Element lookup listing
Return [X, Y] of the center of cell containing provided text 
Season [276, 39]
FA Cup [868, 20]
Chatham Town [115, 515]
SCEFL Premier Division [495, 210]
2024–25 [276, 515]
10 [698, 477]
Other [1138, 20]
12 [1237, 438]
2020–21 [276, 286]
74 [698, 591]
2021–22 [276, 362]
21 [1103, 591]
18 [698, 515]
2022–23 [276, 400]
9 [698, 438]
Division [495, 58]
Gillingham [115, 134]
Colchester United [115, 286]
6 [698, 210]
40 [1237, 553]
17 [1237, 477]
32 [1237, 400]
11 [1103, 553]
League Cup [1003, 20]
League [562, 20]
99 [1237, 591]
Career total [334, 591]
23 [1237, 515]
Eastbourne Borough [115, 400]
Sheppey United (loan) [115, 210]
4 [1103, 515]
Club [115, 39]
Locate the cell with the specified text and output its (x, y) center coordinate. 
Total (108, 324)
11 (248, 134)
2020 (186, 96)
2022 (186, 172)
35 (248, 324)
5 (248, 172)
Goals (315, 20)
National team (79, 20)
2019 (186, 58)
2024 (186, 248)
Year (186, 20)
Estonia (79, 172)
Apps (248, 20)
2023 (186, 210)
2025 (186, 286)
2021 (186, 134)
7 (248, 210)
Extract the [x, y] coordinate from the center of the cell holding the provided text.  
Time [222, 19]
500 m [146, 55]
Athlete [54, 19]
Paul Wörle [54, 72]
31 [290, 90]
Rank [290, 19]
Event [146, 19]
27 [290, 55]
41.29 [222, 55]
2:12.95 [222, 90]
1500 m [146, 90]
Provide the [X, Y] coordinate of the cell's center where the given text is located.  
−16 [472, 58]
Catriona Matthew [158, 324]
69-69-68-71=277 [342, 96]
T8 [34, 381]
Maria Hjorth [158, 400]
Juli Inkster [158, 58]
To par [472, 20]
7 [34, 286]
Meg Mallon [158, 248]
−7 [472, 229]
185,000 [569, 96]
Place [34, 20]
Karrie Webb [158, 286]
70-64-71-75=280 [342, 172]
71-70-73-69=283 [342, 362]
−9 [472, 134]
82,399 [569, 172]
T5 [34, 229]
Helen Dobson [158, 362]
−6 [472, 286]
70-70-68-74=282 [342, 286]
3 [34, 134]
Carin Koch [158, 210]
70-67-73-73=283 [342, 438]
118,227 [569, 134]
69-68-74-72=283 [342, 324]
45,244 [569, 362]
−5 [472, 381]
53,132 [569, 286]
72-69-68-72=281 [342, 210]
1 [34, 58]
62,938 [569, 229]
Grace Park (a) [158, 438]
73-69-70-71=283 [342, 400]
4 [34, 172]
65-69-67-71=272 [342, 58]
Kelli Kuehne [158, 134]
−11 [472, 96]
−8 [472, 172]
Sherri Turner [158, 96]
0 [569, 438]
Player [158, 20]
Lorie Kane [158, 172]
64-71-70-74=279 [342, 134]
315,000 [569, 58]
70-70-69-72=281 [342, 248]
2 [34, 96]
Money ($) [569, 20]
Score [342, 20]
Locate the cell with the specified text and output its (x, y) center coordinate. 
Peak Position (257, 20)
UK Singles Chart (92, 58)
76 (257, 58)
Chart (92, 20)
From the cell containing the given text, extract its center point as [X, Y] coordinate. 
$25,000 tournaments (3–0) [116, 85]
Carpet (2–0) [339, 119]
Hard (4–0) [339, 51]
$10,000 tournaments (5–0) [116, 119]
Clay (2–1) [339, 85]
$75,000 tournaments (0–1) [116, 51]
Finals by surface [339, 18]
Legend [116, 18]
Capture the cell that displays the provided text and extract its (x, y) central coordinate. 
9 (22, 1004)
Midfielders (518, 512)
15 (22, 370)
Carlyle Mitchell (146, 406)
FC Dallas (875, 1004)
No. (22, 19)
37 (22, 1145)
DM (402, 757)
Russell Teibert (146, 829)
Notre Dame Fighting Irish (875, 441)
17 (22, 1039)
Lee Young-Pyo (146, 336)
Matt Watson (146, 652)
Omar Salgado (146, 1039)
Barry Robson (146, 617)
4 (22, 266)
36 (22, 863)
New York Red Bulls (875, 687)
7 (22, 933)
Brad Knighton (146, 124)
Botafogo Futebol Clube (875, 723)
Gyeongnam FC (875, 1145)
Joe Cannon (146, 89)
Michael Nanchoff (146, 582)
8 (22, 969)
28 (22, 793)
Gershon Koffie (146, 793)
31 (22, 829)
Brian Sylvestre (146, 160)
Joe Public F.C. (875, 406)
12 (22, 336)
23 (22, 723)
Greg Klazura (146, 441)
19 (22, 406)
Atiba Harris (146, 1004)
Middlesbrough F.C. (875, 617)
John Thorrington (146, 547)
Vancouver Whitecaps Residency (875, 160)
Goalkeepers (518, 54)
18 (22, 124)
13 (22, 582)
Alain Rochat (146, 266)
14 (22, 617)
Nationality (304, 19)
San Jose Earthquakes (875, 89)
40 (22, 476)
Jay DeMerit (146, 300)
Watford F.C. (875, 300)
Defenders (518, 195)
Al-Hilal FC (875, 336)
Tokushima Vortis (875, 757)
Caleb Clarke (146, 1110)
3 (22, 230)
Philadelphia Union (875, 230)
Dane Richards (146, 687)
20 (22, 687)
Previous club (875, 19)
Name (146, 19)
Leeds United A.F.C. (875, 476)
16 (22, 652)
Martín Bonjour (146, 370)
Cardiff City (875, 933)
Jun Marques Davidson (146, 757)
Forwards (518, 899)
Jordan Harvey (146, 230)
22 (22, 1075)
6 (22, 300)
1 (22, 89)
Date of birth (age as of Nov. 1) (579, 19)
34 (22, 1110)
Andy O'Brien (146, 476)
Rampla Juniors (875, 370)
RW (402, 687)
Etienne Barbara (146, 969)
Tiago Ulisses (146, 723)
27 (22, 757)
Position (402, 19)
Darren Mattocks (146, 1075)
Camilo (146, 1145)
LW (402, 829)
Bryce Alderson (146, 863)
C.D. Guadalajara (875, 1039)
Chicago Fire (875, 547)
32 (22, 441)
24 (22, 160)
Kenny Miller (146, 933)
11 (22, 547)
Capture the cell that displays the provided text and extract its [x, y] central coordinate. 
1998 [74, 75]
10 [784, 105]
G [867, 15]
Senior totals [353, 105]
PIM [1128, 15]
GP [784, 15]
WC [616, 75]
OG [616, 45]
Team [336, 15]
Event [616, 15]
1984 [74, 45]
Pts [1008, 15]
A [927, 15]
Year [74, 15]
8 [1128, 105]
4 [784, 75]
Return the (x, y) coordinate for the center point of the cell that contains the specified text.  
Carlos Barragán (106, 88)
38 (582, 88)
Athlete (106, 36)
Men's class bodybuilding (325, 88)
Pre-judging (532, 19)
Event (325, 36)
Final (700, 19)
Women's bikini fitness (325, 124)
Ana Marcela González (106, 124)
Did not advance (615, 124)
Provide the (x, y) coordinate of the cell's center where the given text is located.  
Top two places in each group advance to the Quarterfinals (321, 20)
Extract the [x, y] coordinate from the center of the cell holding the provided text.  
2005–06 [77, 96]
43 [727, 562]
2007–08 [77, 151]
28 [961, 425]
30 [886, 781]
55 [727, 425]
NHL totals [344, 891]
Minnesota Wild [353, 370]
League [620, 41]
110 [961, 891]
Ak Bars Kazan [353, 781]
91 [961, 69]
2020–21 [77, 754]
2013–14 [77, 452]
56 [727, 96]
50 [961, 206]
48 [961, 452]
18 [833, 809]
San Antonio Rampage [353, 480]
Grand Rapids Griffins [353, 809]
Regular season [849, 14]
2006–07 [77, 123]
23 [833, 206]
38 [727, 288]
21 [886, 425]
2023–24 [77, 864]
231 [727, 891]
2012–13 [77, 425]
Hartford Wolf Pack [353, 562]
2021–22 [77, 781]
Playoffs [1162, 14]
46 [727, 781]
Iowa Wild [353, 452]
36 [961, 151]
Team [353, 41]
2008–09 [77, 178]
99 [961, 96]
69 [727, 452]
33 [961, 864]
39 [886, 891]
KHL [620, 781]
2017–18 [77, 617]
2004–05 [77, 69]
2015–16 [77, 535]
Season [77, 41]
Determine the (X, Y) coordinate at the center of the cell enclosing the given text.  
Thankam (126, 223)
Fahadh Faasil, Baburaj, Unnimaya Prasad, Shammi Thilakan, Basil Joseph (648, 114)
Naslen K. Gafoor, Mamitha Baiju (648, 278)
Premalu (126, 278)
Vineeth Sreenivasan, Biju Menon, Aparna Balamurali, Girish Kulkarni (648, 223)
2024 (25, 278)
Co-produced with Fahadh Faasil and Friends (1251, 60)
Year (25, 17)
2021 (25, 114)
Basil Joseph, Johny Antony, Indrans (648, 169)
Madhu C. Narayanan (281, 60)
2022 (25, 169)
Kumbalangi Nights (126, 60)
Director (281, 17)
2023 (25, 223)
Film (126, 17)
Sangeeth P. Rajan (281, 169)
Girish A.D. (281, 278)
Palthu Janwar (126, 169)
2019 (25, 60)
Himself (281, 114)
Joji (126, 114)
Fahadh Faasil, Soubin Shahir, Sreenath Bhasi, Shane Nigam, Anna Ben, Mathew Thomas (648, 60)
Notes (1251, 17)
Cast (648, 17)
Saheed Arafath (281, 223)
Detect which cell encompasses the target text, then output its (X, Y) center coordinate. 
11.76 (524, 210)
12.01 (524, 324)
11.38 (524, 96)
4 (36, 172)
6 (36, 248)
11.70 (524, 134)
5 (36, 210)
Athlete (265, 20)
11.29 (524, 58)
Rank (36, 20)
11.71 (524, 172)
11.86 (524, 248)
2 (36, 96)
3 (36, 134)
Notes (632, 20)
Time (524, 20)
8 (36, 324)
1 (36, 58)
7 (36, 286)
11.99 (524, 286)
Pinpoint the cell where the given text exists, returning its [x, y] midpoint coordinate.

Required task: Starting at the beginning of the listing and ending at the line containing "Catriona Matthew [158, 324]", copy those lines, but replace "center" with "midpoint" and leave everything else unchanged.

Output for this exercise:
Return [X, Y] of the midpoint of cell containing provided text 
Season [276, 39]
FA Cup [868, 20]
Chatham Town [115, 515]
SCEFL Premier Division [495, 210]
2024–25 [276, 515]
10 [698, 477]
Other [1138, 20]
12 [1237, 438]
2020–21 [276, 286]
74 [698, 591]
2021–22 [276, 362]
21 [1103, 591]
18 [698, 515]
2022–23 [276, 400]
9 [698, 438]
Division [495, 58]
Gillingham [115, 134]
Colchester United [115, 286]
6 [698, 210]
40 [1237, 553]
17 [1237, 477]
32 [1237, 400]
11 [1103, 553]
League Cup [1003, 20]
League [562, 20]
99 [1237, 591]
Career total [334, 591]
23 [1237, 515]
Eastbourne Borough [115, 400]
Sheppey United (loan) [115, 210]
4 [1103, 515]
Club [115, 39]
Locate the cell with the specified text and output its (x, y) midpoint coordinate. 
Total (108, 324)
11 (248, 134)
2020 (186, 96)
2022 (186, 172)
35 (248, 324)
5 (248, 172)
Goals (315, 20)
National team (79, 20)
2019 (186, 58)
2024 (186, 248)
Year (186, 20)
Estonia (79, 172)
Apps (248, 20)
2023 (186, 210)
2025 (186, 286)
2021 (186, 134)
7 (248, 210)
Extract the [x, y] coordinate from the midpoint of the cell holding the provided text.  
Time [222, 19]
500 m [146, 55]
Athlete [54, 19]
Paul Wörle [54, 72]
31 [290, 90]
Rank [290, 19]
Event [146, 19]
27 [290, 55]
41.29 [222, 55]
2:12.95 [222, 90]
1500 m [146, 90]
Provide the [X, Y] coordinate of the cell's midpoint where the given text is located.  
−16 [472, 58]
Catriona Matthew [158, 324]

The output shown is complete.